• _Records to use_
-=-=-=-=-
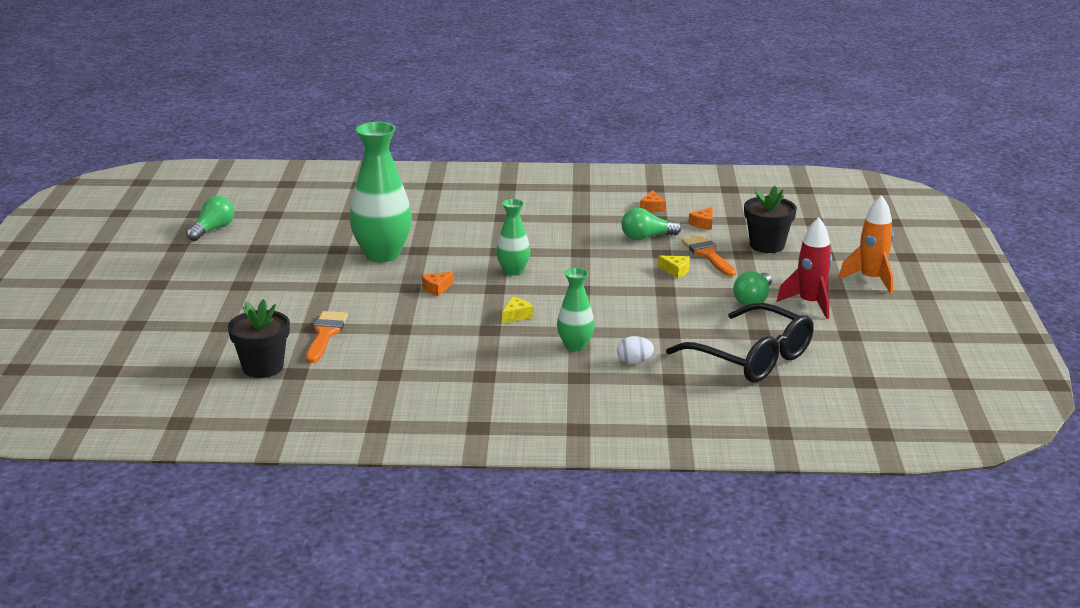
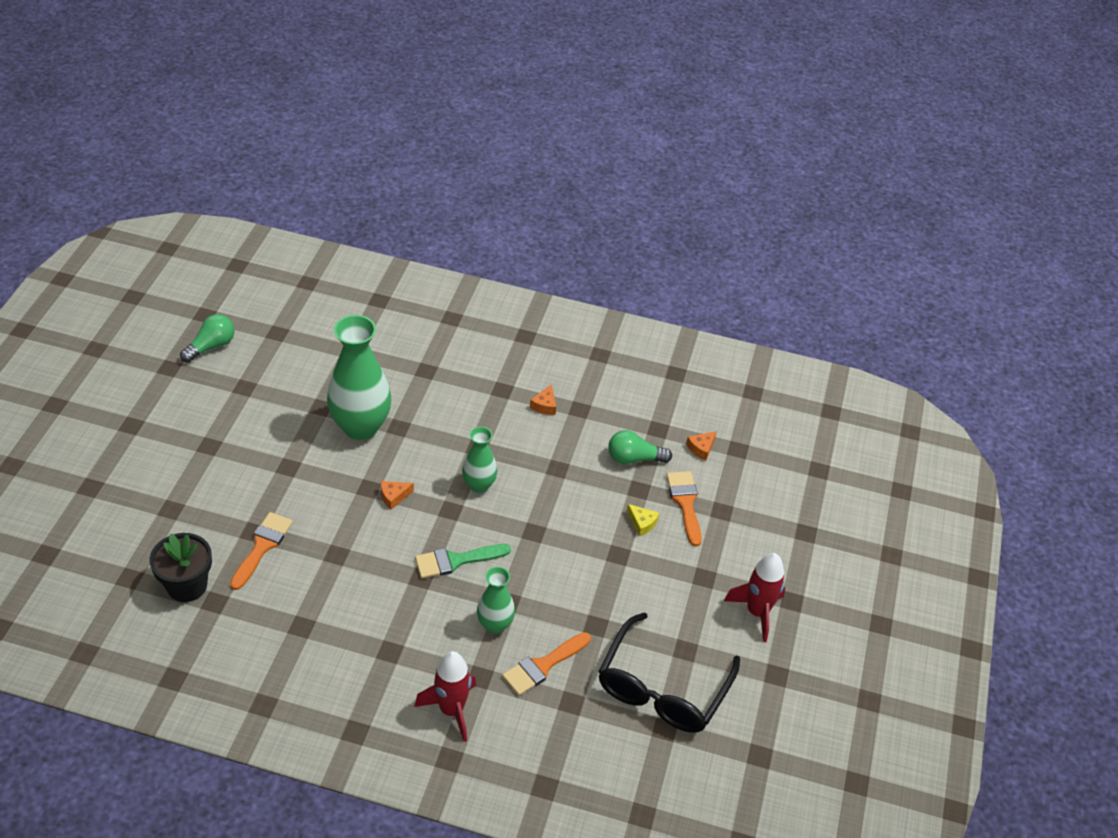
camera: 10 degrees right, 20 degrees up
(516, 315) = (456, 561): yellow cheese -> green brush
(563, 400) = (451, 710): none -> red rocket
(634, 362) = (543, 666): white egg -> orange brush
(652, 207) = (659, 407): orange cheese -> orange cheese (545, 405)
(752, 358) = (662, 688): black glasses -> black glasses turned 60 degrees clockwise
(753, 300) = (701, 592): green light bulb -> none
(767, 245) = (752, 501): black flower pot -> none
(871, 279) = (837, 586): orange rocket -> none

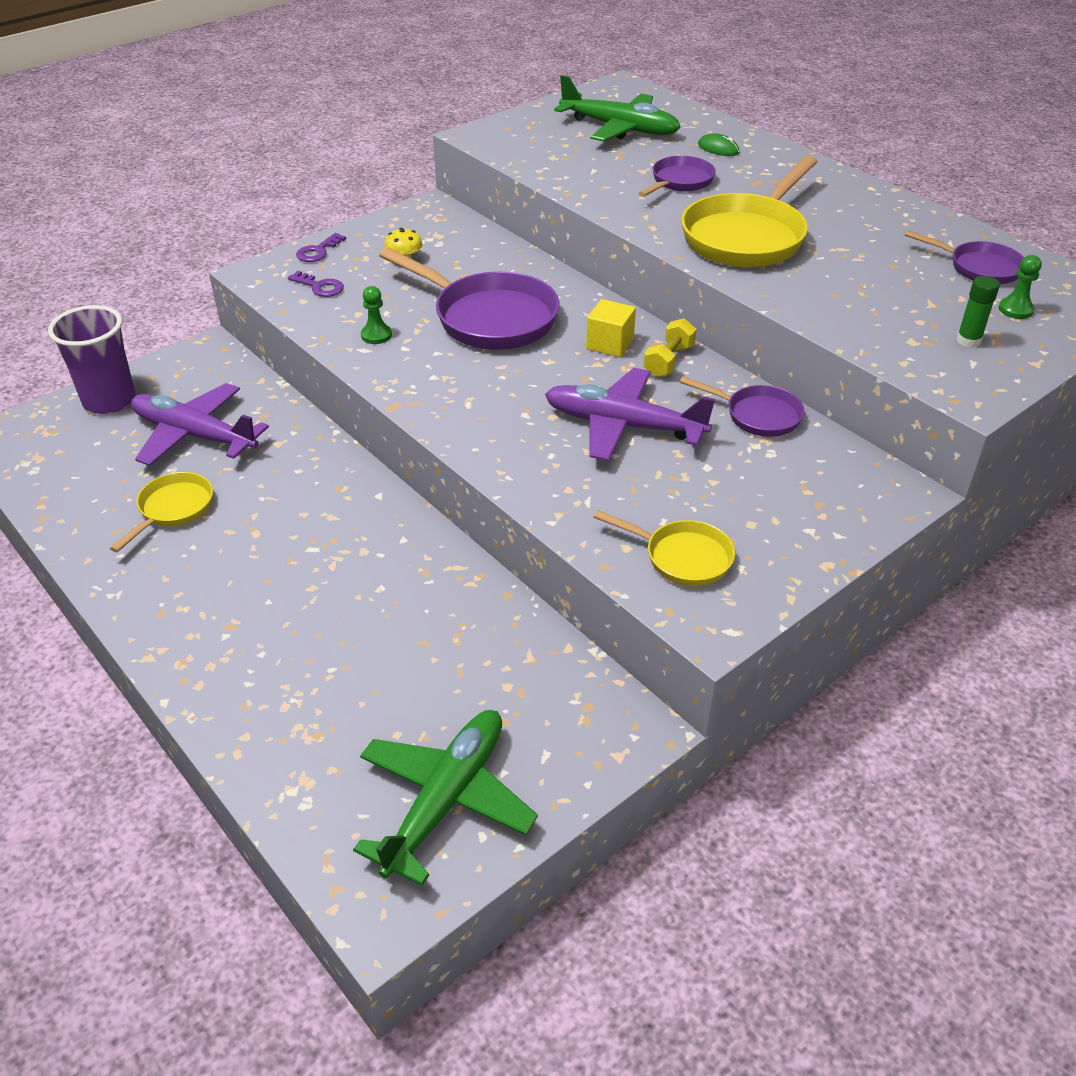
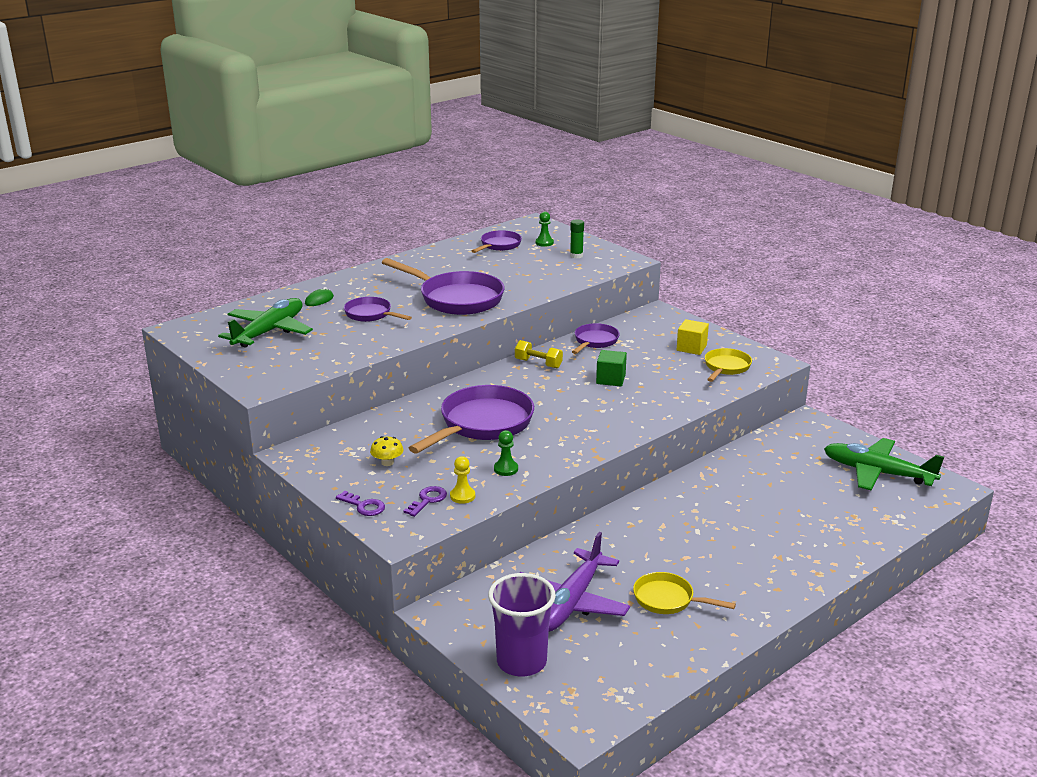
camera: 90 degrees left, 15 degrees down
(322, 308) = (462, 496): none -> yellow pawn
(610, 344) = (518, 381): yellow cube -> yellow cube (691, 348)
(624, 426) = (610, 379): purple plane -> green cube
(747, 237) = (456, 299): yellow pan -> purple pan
-=-=-=-=-
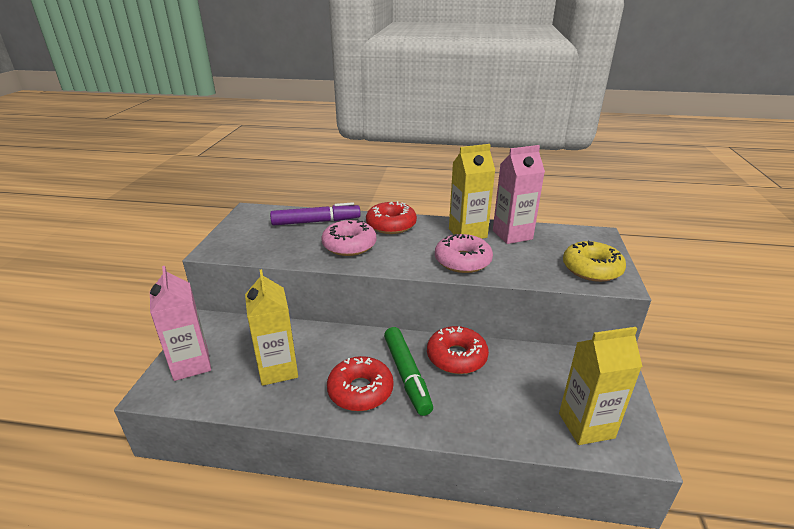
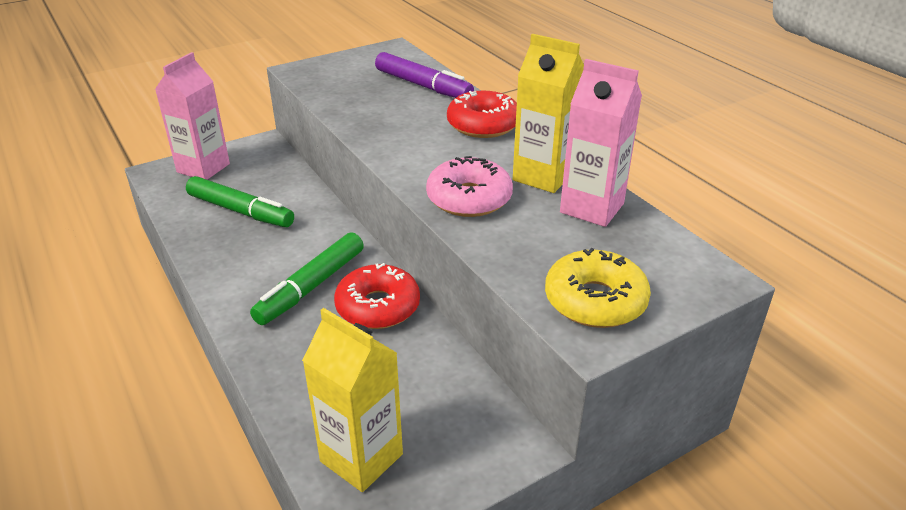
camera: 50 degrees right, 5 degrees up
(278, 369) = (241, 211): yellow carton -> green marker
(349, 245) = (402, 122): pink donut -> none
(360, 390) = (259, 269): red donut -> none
-=-=-=-=-
• _What the exercise asks_
Looking above, find the stretch of lines that opens with the one holding "(634, 362) = (543, 666): white" and closes with the one holding "(747, 237) = (456, 299): yellow". Copy it exactly, pictures excluded.

• _Task answer_
(634, 362) = (543, 666): white egg -> orange brush
(652, 207) = (659, 407): orange cheese -> orange cheese (545, 405)
(752, 358) = (662, 688): black glasses -> black glasses turned 60 degrees clockwise
(753, 300) = (701, 592): green light bulb -> none
(767, 245) = (752, 501): black flower pot -> none
(871, 279) = (837, 586): orange rocket -> none

camera: 90 degrees left, 15 degrees down
(322, 308) = (462, 496): none -> yellow pawn
(610, 344) = (518, 381): yellow cube -> yellow cube (691, 348)
(624, 426) = (610, 379): purple plane -> green cube
(747, 237) = (456, 299): yellow pan -> purple pan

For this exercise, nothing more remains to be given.